RECORDS FOR THIS EXERCISE |

<<<<

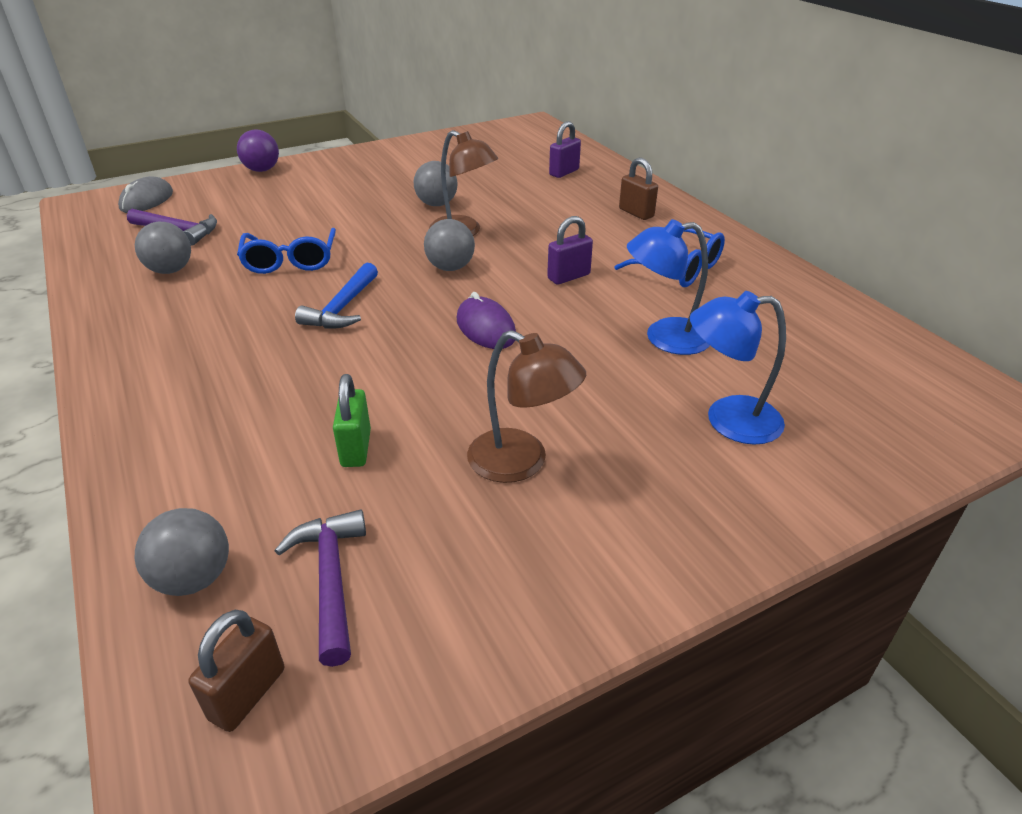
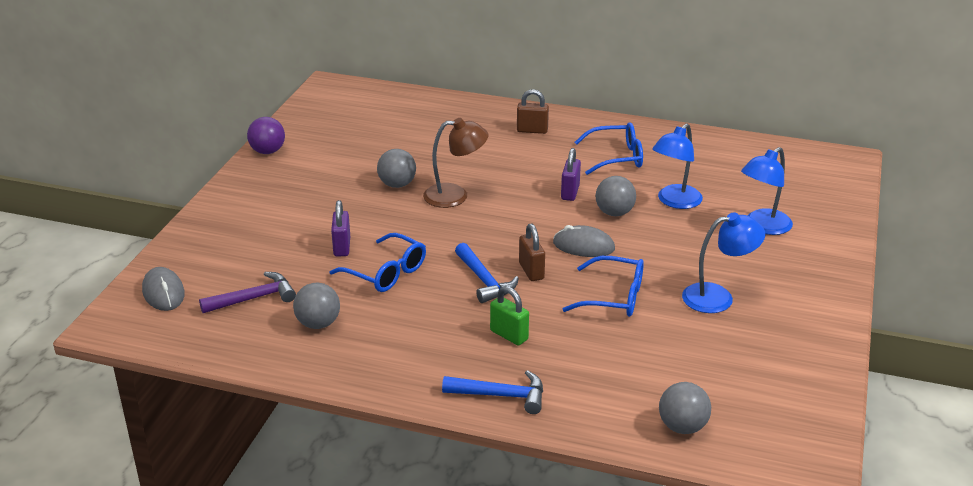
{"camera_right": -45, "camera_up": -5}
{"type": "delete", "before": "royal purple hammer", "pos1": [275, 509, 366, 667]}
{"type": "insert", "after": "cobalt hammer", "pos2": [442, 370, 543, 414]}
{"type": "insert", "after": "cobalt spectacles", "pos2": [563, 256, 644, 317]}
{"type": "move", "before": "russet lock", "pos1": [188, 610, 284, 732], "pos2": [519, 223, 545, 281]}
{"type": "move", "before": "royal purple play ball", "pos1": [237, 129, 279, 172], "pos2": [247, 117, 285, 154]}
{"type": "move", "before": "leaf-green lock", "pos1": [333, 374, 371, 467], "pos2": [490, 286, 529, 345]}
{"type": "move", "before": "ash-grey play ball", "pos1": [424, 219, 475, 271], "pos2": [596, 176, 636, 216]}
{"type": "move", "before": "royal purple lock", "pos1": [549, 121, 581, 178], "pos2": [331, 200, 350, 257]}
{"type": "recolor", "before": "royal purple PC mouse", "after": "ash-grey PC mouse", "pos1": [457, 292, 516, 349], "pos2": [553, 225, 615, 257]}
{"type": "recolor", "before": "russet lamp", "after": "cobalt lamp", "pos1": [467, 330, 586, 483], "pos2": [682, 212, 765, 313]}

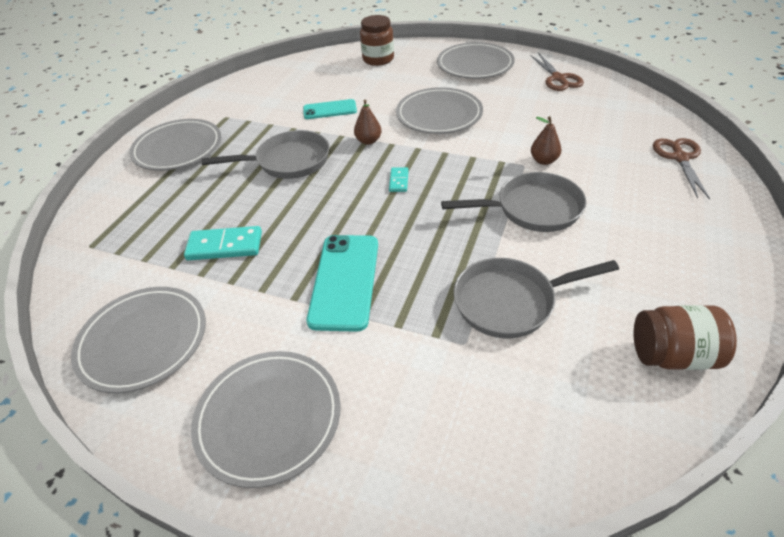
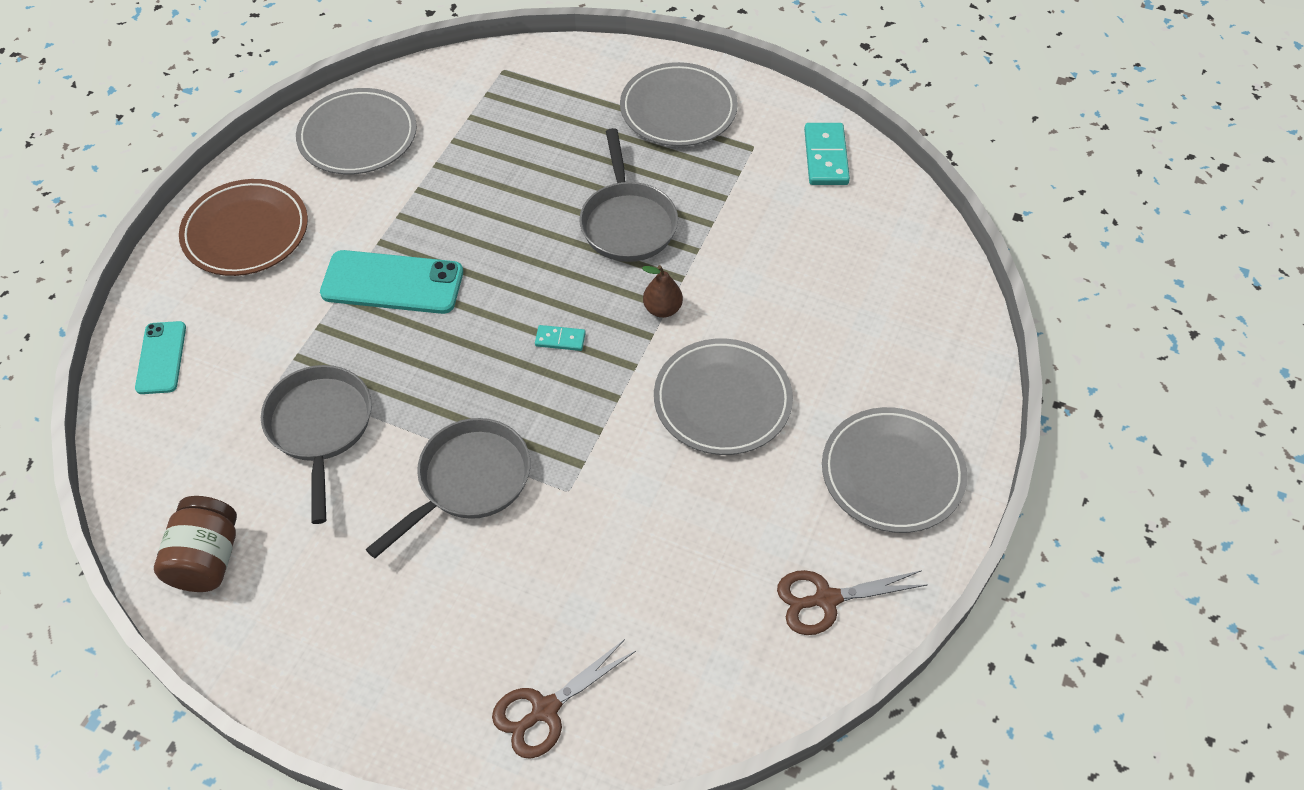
{"camera_right": 90, "camera_up": 10}
{"type": "delete", "before": "russet jam jar", "pos1": [360, 15, 394, 66]}
{"type": "delete", "before": "russet toy pear", "pos1": [531, 116, 561, 165]}
{"type": "move", "before": "aqua domino piece", "pos1": [184, 226, 262, 260], "pos2": [804, 123, 850, 185]}
{"type": "move", "before": "aqua mobile phone", "pos1": [303, 99, 357, 119], "pos2": [135, 321, 186, 394]}
{"type": "recolor", "before": "ash-grey dinner plate", "after": "russet dinner plate", "pos1": [191, 351, 341, 488], "pos2": [179, 179, 308, 276]}
{"type": "rotate", "before": "ash-grey pan", "pos1": [441, 172, 586, 232], "pos2": [366, 418, 531, 558], "turn": -135}
{"type": "rotate", "before": "russet pair of scissors", "pos1": [653, 138, 710, 199], "pos2": [492, 639, 636, 759], "turn": 135}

>>>>

Filter the entries down to the lines holding the string "hammer". Copy each of those lines.

{"type": "delete", "before": "royal purple hammer", "pos1": [275, 509, 366, 667]}
{"type": "insert", "after": "cobalt hammer", "pos2": [442, 370, 543, 414]}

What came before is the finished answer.